= Beginning of Section =

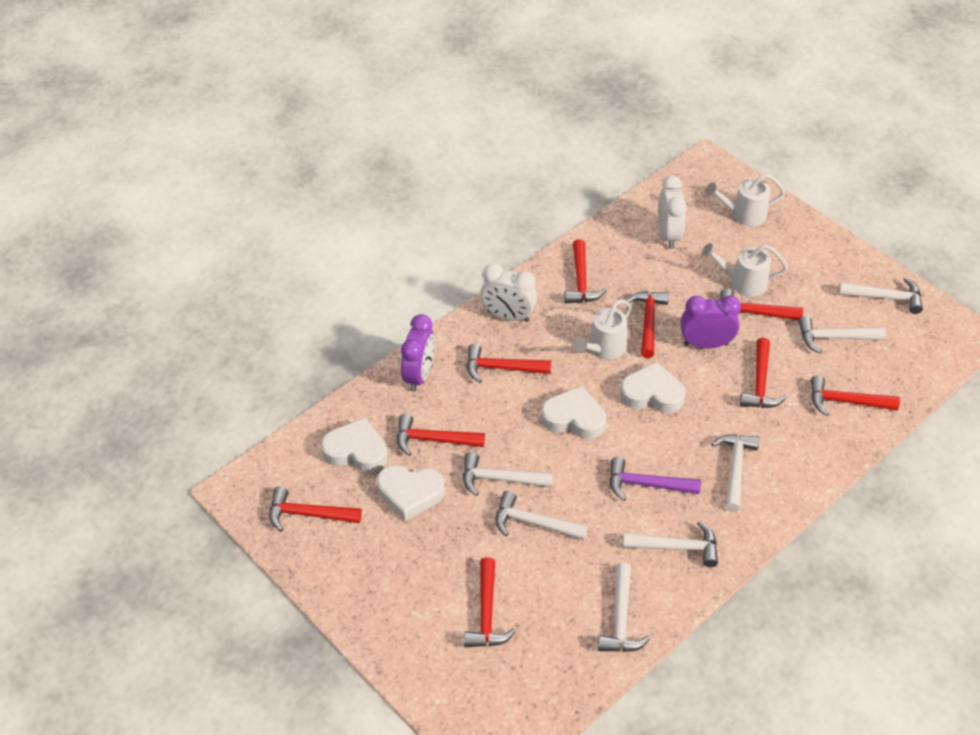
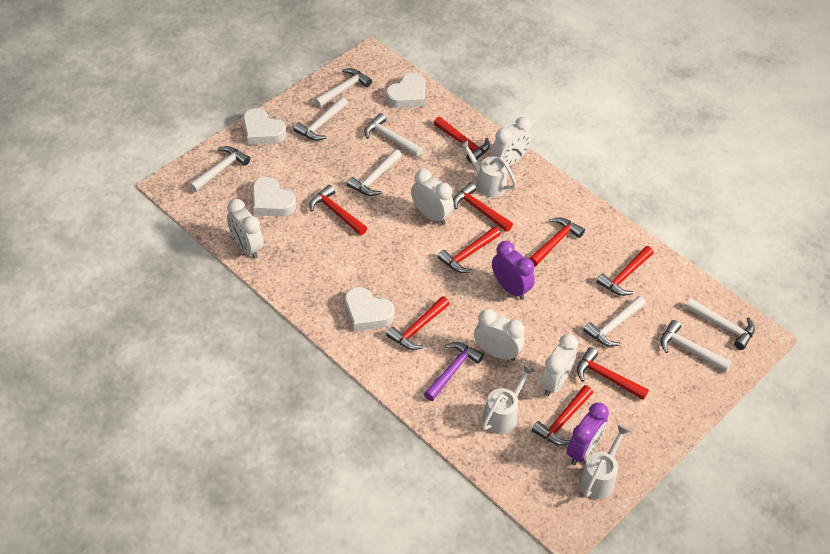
white clock: 2 -> 5
white hammer: 7 -> 8

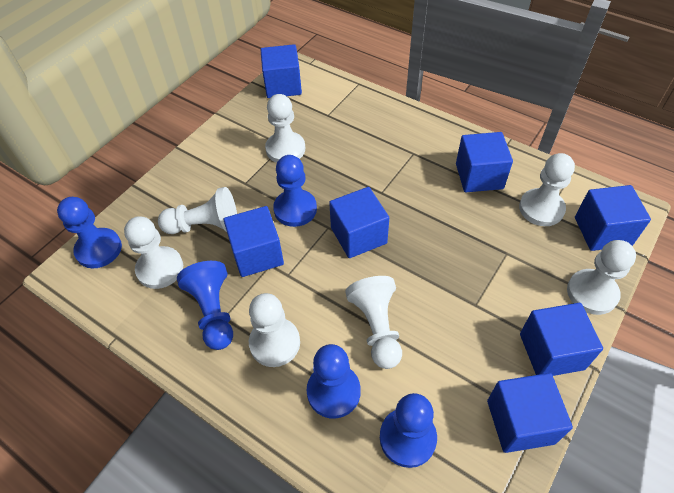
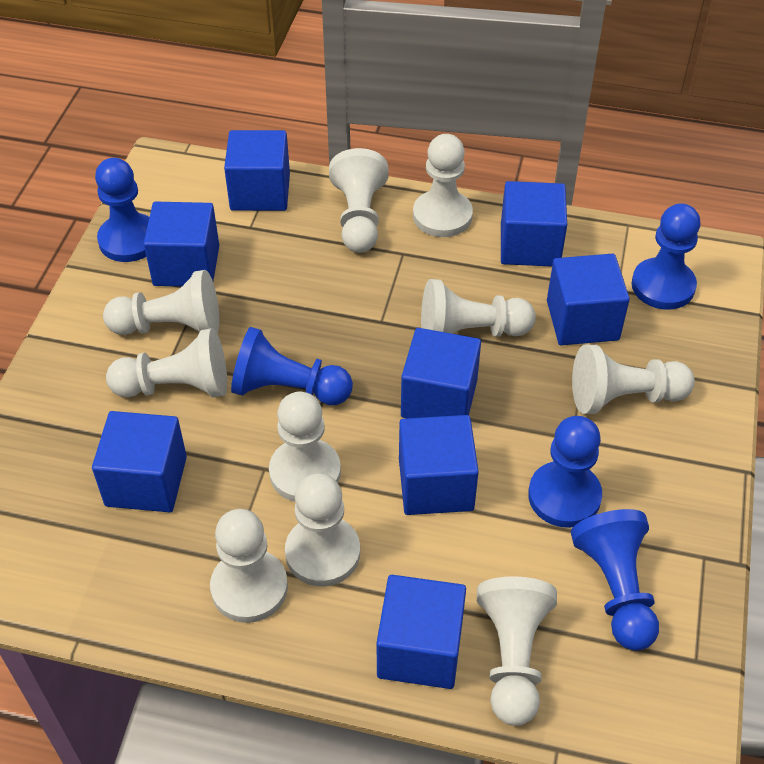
blue cube: 7 -> 8
white pawn: 7 -> 10

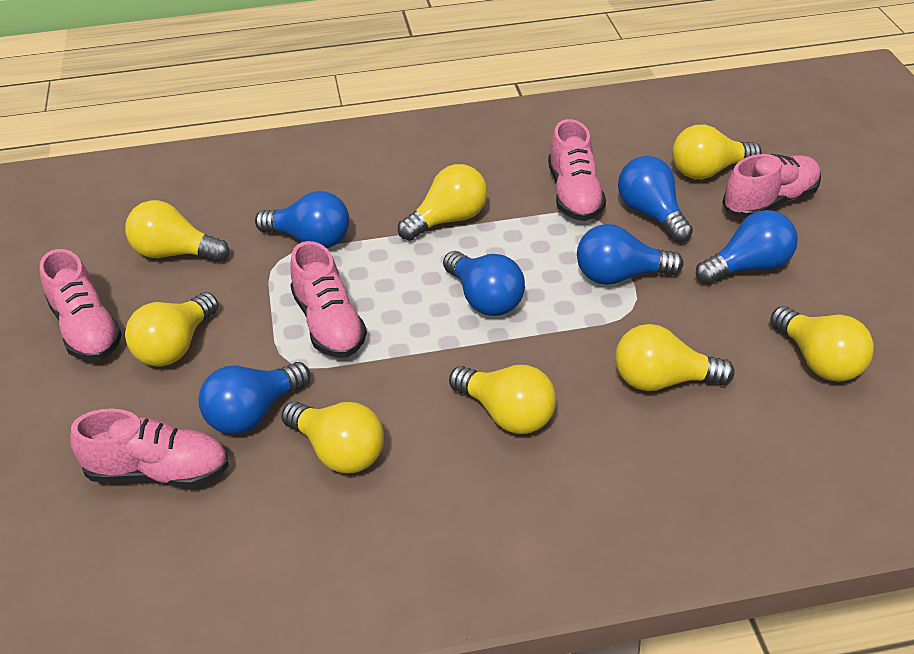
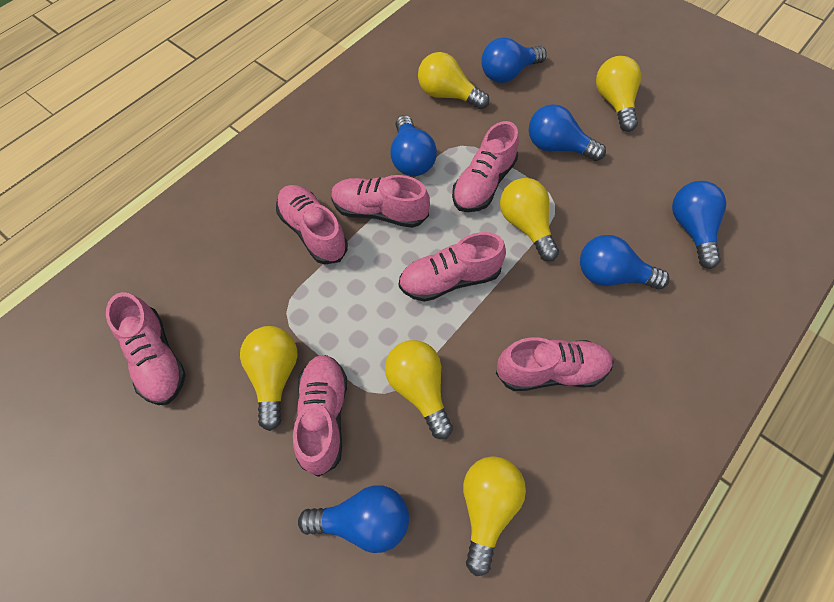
pink shoe: 5 -> 7
yellow light bulb: 8 -> 6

= End of Section =

THE PROBLEM
Return all records above verbatim without their pictures.

WRITTEN RESPONSE
white clock: 2 -> 5
white hammer: 7 -> 8

blue cube: 7 -> 8
white pawn: 7 -> 10

pink shoe: 5 -> 7
yellow light bulb: 8 -> 6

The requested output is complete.